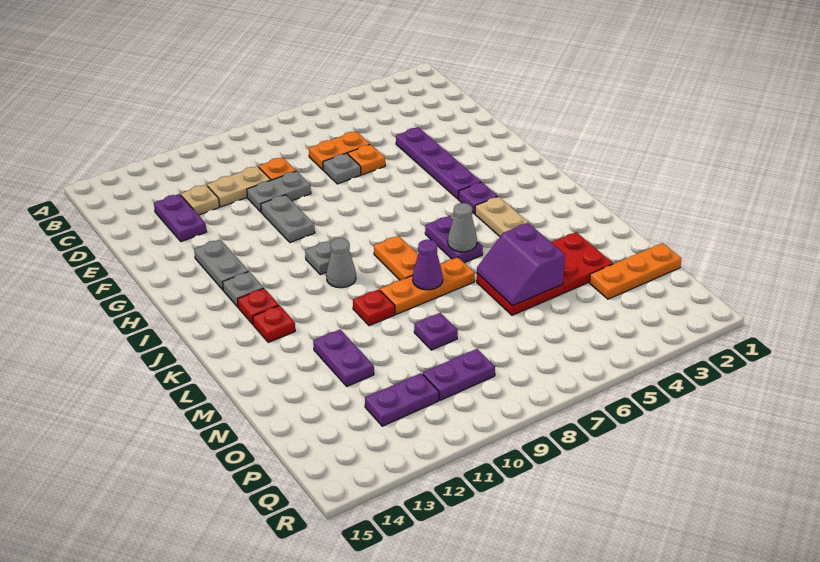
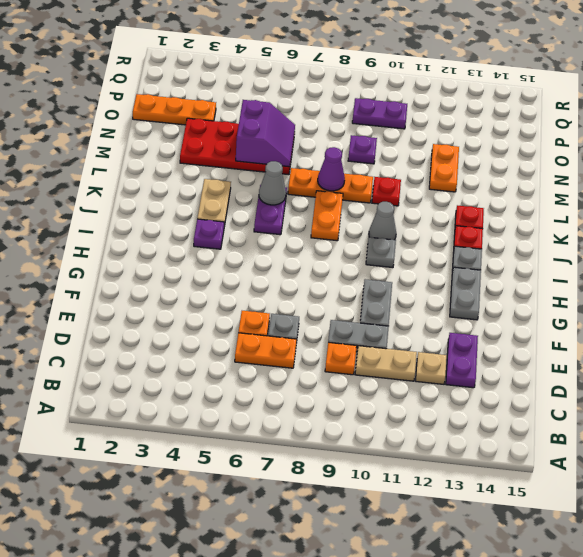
purple plate E4:H4 level 1 -> none
purple plate M12:N12 level 1 -> orange plate M12:N12 level 1
purple plate P11:P12 level 1 -> none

:: Task prompt ::
All of the data is to be returned exactly, with no pictures included.

:: Completed exercise ::
purple plate E4:H4 level 1 -> none
purple plate M12:N12 level 1 -> orange plate M12:N12 level 1
purple plate P11:P12 level 1 -> none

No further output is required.